Recorded data:
········
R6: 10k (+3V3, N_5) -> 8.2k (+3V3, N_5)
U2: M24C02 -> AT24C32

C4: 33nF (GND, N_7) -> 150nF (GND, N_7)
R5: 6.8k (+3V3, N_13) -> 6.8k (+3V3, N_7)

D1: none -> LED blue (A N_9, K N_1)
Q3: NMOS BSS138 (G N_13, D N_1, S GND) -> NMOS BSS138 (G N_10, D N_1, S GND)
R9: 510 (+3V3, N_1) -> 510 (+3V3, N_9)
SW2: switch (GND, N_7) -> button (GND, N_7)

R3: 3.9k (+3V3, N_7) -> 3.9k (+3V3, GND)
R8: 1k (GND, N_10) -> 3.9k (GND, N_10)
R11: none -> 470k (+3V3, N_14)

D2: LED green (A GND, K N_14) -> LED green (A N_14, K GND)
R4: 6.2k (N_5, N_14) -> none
········
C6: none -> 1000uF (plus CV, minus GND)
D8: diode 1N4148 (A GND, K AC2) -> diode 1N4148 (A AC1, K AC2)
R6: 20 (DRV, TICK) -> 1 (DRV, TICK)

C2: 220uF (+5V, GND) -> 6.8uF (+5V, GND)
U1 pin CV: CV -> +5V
········
Please determine how many lines in the entries contain the word "none" and answer with the number alone.

Result:
4